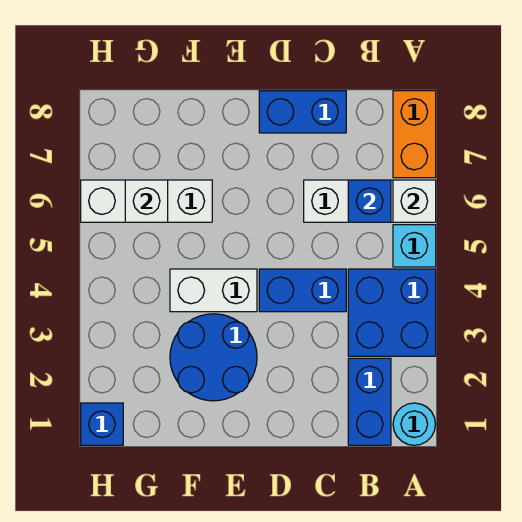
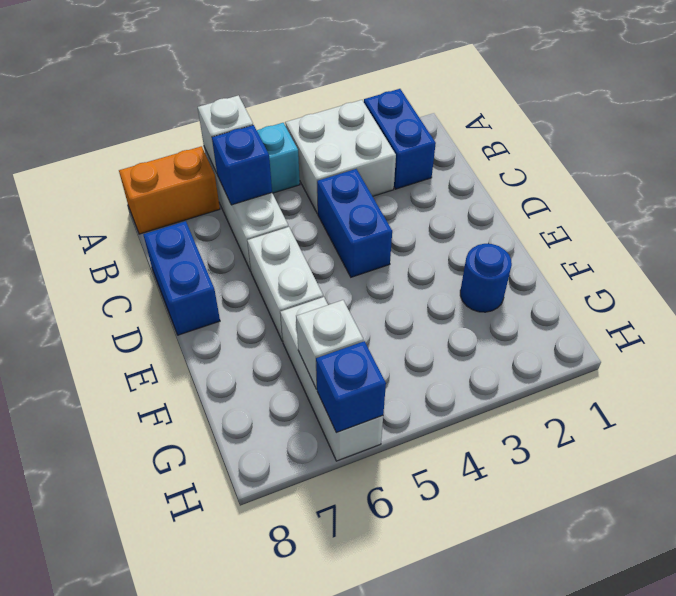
cyan round brick A1 level 1 -> none
blue brick A3:B4 level 1 -> white brick A3:B4 level 1
blue brick B1:B2 level 1 -> blue brick A2:B2 level 1
blue round brick E2:F3 level 1 -> blue round brick F2 level 1
white brick E4:F4 level 1 -> white brick D6:E6 level 1
blue brick H1 level 1 -> blue brick H6 level 2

### Your task
Exclude the pictures and give back the rest of the data above exactly as written.

### Solution to this problem
cyan round brick A1 level 1 -> none
blue brick A3:B4 level 1 -> white brick A3:B4 level 1
blue brick B1:B2 level 1 -> blue brick A2:B2 level 1
blue round brick E2:F3 level 1 -> blue round brick F2 level 1
white brick E4:F4 level 1 -> white brick D6:E6 level 1
blue brick H1 level 1 -> blue brick H6 level 2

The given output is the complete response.